**Exercise:** Using the data that follows, report how many lines include "KEYS"; output no other text.

Structured diff data:
= Beginning of Section =

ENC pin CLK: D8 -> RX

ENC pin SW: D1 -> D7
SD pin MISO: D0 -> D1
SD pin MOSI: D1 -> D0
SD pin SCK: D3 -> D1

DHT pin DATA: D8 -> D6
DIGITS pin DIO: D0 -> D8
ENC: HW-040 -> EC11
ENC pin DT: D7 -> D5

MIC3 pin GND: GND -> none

= End of Section =
= Beginning of Section =

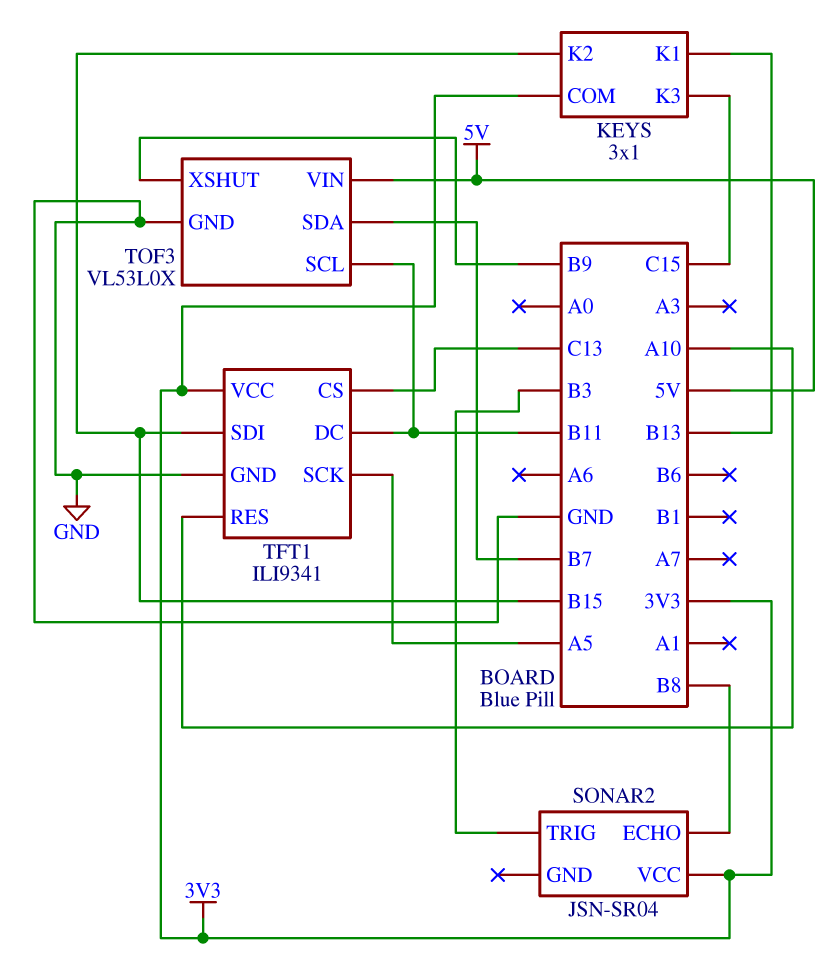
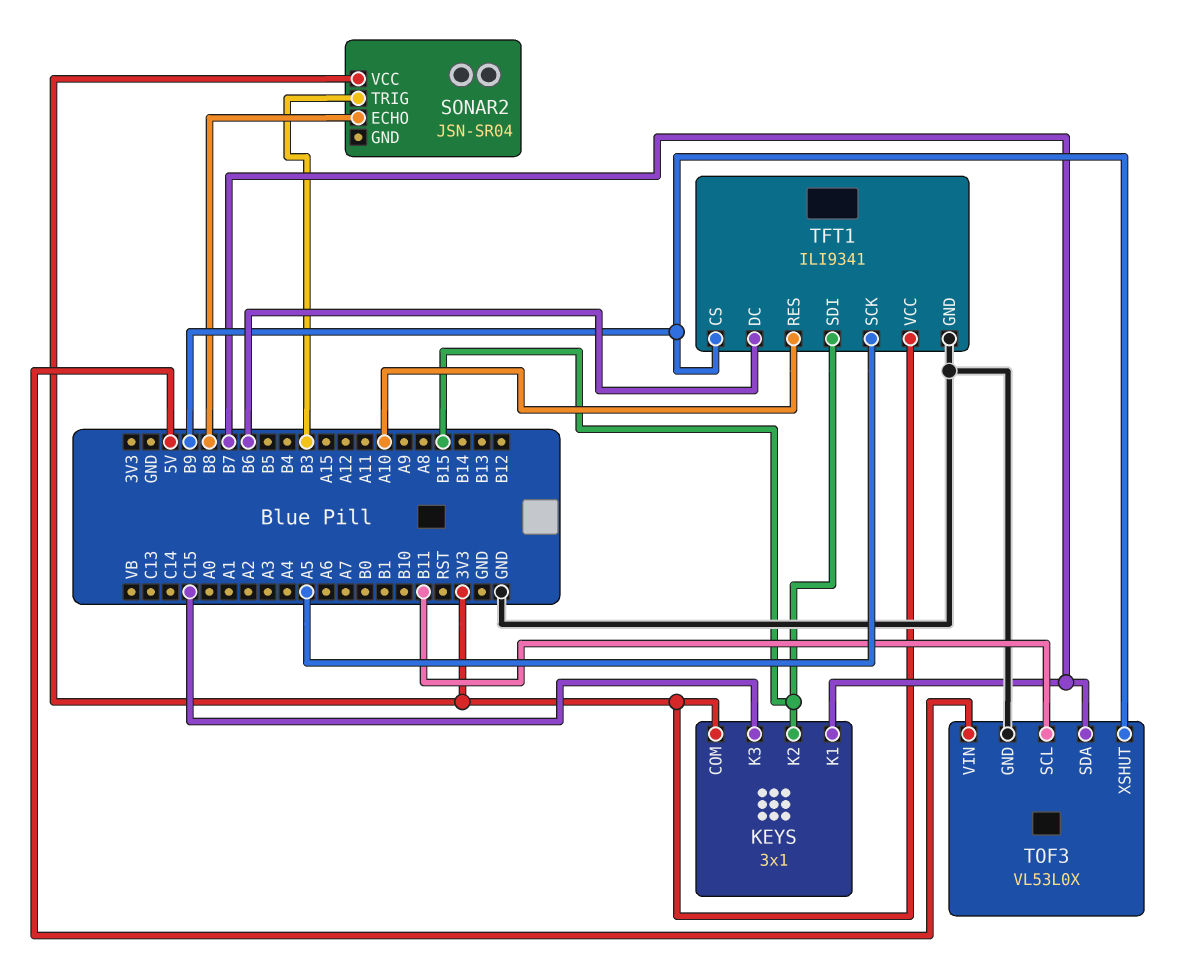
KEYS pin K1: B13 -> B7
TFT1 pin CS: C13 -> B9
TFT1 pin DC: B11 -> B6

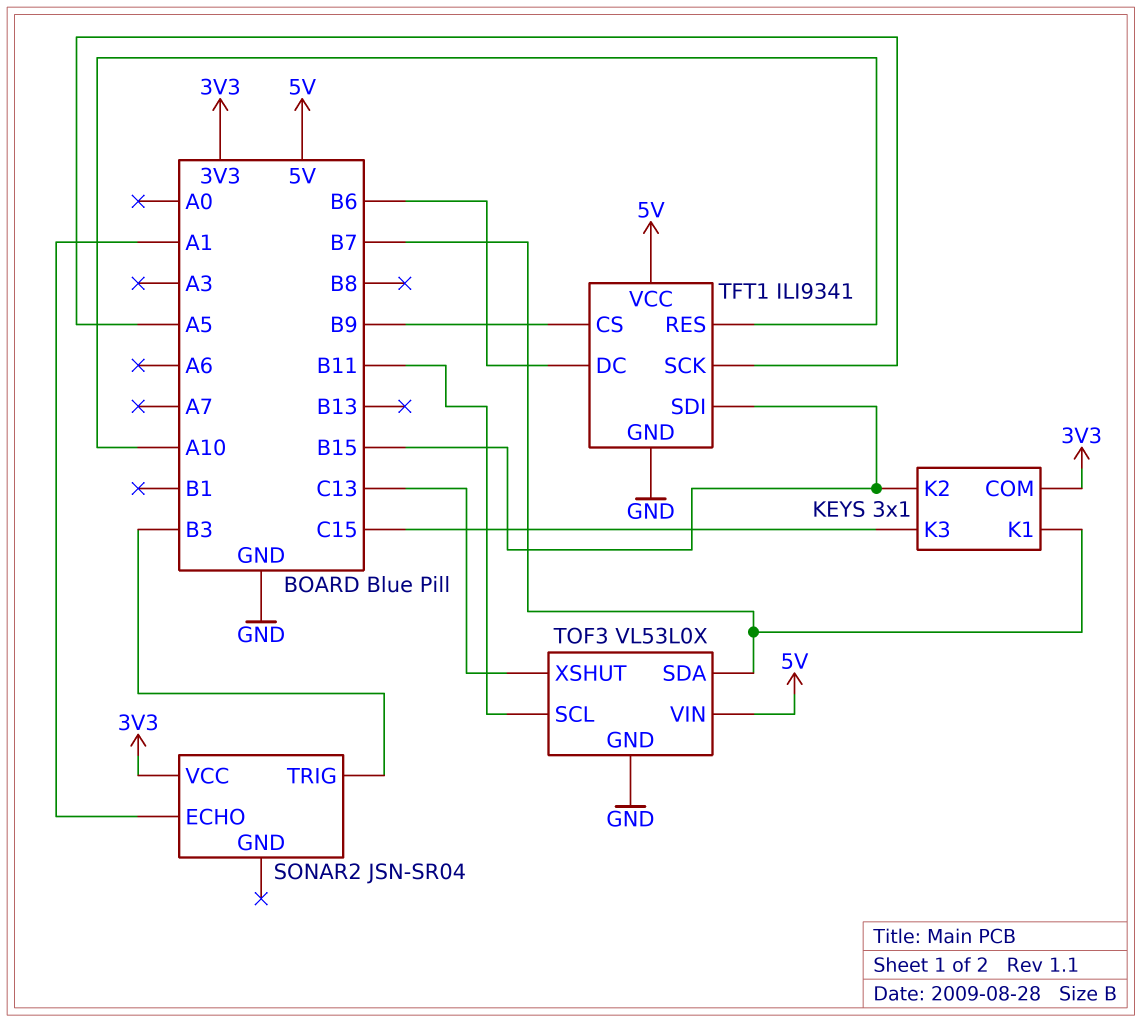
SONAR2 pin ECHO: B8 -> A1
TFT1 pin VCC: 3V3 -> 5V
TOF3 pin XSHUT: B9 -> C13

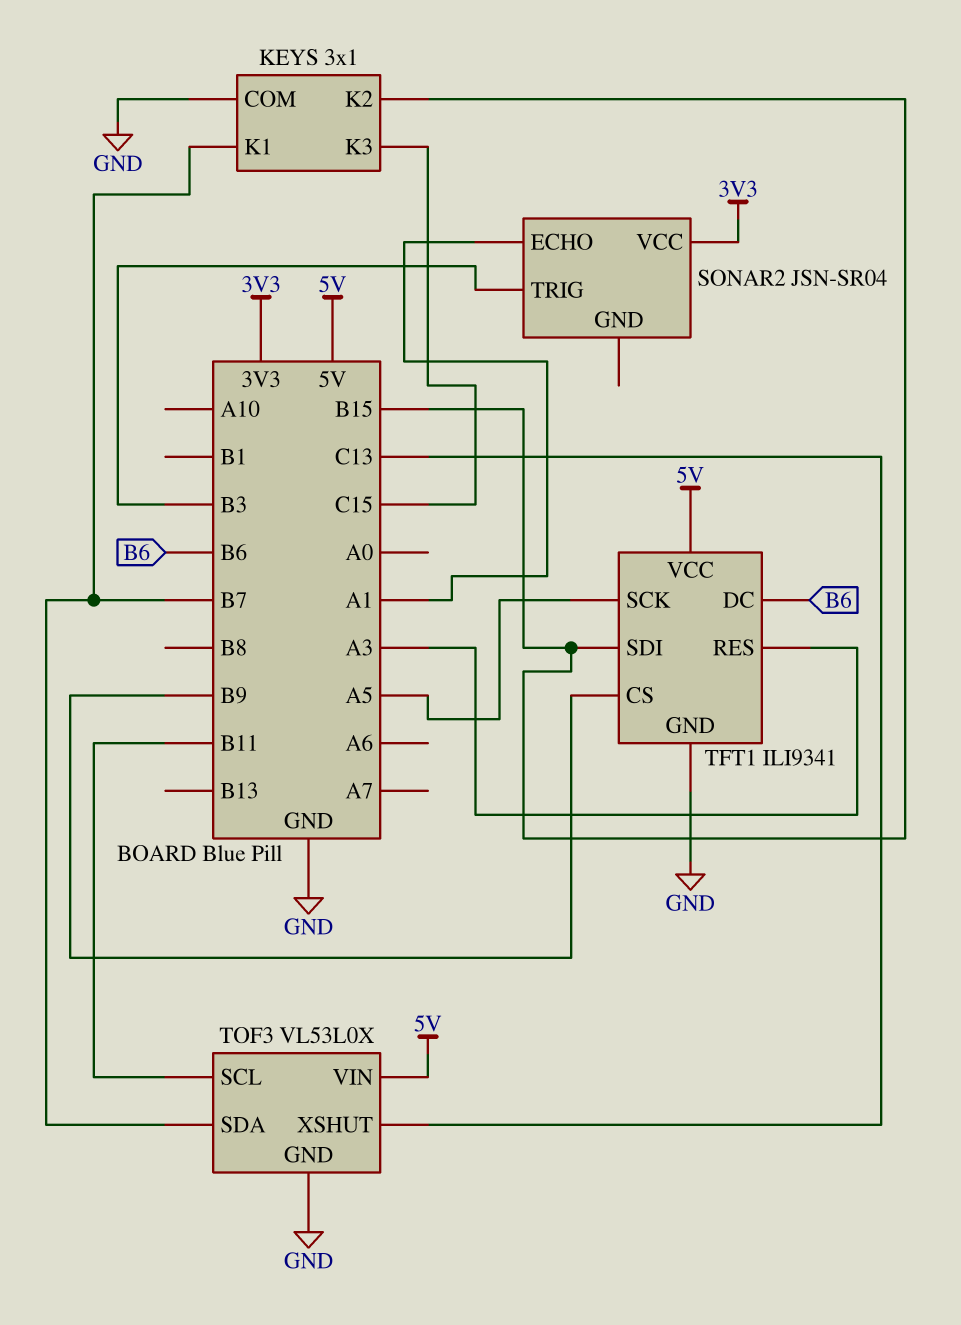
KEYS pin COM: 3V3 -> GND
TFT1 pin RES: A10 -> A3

= End of Section =

**Solution:** 2